» EXERCISE OBJECTIVE
These entries are to be set down again exactly.

Modification records:
────────────────
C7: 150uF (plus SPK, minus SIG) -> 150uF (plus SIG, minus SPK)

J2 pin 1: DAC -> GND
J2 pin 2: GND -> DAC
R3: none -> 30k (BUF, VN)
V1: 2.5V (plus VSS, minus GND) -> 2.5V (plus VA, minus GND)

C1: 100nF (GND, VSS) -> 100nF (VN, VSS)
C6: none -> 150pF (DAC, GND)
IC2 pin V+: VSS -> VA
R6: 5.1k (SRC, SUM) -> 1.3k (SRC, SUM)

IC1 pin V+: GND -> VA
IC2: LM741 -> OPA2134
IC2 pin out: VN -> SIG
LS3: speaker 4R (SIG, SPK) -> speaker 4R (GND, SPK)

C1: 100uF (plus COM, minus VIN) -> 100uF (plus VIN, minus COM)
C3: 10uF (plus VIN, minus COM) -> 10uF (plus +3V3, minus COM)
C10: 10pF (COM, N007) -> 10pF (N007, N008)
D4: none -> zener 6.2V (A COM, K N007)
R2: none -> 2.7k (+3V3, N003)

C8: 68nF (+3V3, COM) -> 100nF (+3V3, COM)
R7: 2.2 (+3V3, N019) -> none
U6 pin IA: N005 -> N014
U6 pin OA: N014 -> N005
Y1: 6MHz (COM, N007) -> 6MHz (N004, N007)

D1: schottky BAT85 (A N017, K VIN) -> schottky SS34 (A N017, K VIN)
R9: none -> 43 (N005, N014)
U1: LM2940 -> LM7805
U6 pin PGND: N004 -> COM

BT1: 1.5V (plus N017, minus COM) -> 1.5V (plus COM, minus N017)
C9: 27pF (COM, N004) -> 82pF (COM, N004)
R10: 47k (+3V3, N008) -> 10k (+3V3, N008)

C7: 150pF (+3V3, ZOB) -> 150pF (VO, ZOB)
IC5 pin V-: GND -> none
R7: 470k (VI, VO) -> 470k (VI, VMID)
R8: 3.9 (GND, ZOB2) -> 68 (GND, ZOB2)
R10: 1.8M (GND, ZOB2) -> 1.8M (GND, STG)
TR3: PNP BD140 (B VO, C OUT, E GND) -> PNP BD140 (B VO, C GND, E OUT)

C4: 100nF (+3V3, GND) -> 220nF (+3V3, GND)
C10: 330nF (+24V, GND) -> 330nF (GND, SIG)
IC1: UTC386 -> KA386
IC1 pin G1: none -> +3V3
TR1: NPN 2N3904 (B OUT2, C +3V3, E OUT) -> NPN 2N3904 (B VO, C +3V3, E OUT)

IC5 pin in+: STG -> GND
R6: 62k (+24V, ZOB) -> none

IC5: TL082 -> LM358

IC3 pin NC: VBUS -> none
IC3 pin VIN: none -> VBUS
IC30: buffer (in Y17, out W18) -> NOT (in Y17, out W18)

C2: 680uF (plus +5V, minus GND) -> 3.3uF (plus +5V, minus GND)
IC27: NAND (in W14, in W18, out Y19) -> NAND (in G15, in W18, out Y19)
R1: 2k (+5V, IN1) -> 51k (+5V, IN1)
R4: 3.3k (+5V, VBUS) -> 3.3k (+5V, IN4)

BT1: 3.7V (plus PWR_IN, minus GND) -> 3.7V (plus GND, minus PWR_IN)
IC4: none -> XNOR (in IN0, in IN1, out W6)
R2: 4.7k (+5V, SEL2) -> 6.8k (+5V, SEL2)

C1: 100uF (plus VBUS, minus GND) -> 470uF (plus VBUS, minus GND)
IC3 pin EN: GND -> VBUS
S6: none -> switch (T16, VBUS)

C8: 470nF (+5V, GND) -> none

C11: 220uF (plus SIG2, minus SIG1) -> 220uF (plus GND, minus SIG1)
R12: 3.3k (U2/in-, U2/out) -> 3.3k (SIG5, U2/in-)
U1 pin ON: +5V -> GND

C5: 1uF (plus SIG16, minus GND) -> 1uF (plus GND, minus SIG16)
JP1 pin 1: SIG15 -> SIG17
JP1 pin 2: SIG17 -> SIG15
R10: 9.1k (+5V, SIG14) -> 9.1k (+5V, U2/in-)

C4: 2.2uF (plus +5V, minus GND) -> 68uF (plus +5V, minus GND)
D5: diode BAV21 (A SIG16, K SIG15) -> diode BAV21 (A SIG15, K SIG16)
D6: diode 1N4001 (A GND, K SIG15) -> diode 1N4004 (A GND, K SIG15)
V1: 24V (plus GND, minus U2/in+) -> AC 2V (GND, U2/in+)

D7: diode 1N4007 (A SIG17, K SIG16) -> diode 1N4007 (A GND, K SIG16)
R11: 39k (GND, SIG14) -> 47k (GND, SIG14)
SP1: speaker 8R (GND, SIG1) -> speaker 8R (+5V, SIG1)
────────────────
» EXERCISE OUTPUT
C7: 150uF (plus SPK, minus SIG) -> 150uF (plus SIG, minus SPK)

J2 pin 1: DAC -> GND
J2 pin 2: GND -> DAC
R3: none -> 30k (BUF, VN)
V1: 2.5V (plus VSS, minus GND) -> 2.5V (plus VA, minus GND)

C1: 100nF (GND, VSS) -> 100nF (VN, VSS)
C6: none -> 150pF (DAC, GND)
IC2 pin V+: VSS -> VA
R6: 5.1k (SRC, SUM) -> 1.3k (SRC, SUM)

IC1 pin V+: GND -> VA
IC2: LM741 -> OPA2134
IC2 pin out: VN -> SIG
LS3: speaker 4R (SIG, SPK) -> speaker 4R (GND, SPK)

C1: 100uF (plus COM, minus VIN) -> 100uF (plus VIN, minus COM)
C3: 10uF (plus VIN, minus COM) -> 10uF (plus +3V3, minus COM)
C10: 10pF (COM, N007) -> 10pF (N007, N008)
D4: none -> zener 6.2V (A COM, K N007)
R2: none -> 2.7k (+3V3, N003)

C8: 68nF (+3V3, COM) -> 100nF (+3V3, COM)
R7: 2.2 (+3V3, N019) -> none
U6 pin IA: N005 -> N014
U6 pin OA: N014 -> N005
Y1: 6MHz (COM, N007) -> 6MHz (N004, N007)

D1: schottky BAT85 (A N017, K VIN) -> schottky SS34 (A N017, K VIN)
R9: none -> 43 (N005, N014)
U1: LM2940 -> LM7805
U6 pin PGND: N004 -> COM

BT1: 1.5V (plus N017, minus COM) -> 1.5V (plus COM, minus N017)
C9: 27pF (COM, N004) -> 82pF (COM, N004)
R10: 47k (+3V3, N008) -> 10k (+3V3, N008)

C7: 150pF (+3V3, ZOB) -> 150pF (VO, ZOB)
IC5 pin V-: GND -> none
R7: 470k (VI, VO) -> 470k (VI, VMID)
R8: 3.9 (GND, ZOB2) -> 68 (GND, ZOB2)
R10: 1.8M (GND, ZOB2) -> 1.8M (GND, STG)
TR3: PNP BD140 (B VO, C OUT, E GND) -> PNP BD140 (B VO, C GND, E OUT)

C4: 100nF (+3V3, GND) -> 220nF (+3V3, GND)
C10: 330nF (+24V, GND) -> 330nF (GND, SIG)
IC1: UTC386 -> KA386
IC1 pin G1: none -> +3V3
TR1: NPN 2N3904 (B OUT2, C +3V3, E OUT) -> NPN 2N3904 (B VO, C +3V3, E OUT)

IC5 pin in+: STG -> GND
R6: 62k (+24V, ZOB) -> none

IC5: TL082 -> LM358

IC3 pin NC: VBUS -> none
IC3 pin VIN: none -> VBUS
IC30: buffer (in Y17, out W18) -> NOT (in Y17, out W18)

C2: 680uF (plus +5V, minus GND) -> 3.3uF (plus +5V, minus GND)
IC27: NAND (in W14, in W18, out Y19) -> NAND (in G15, in W18, out Y19)
R1: 2k (+5V, IN1) -> 51k (+5V, IN1)
R4: 3.3k (+5V, VBUS) -> 3.3k (+5V, IN4)

BT1: 3.7V (plus PWR_IN, minus GND) -> 3.7V (plus GND, minus PWR_IN)
IC4: none -> XNOR (in IN0, in IN1, out W6)
R2: 4.7k (+5V, SEL2) -> 6.8k (+5V, SEL2)

C1: 100uF (plus VBUS, minus GND) -> 470uF (plus VBUS, minus GND)
IC3 pin EN: GND -> VBUS
S6: none -> switch (T16, VBUS)

C8: 470nF (+5V, GND) -> none

C11: 220uF (plus SIG2, minus SIG1) -> 220uF (plus GND, minus SIG1)
R12: 3.3k (U2/in-, U2/out) -> 3.3k (SIG5, U2/in-)
U1 pin ON: +5V -> GND

C5: 1uF (plus SIG16, minus GND) -> 1uF (plus GND, minus SIG16)
JP1 pin 1: SIG15 -> SIG17
JP1 pin 2: SIG17 -> SIG15
R10: 9.1k (+5V, SIG14) -> 9.1k (+5V, U2/in-)

C4: 2.2uF (plus +5V, minus GND) -> 68uF (plus +5V, minus GND)
D5: diode BAV21 (A SIG16, K SIG15) -> diode BAV21 (A SIG15, K SIG16)
D6: diode 1N4001 (A GND, K SIG15) -> diode 1N4004 (A GND, K SIG15)
V1: 24V (plus GND, minus U2/in+) -> AC 2V (GND, U2/in+)

D7: diode 1N4007 (A SIG17, K SIG16) -> diode 1N4007 (A GND, K SIG16)
R11: 39k (GND, SIG14) -> 47k (GND, SIG14)
SP1: speaker 8R (GND, SIG1) -> speaker 8R (+5V, SIG1)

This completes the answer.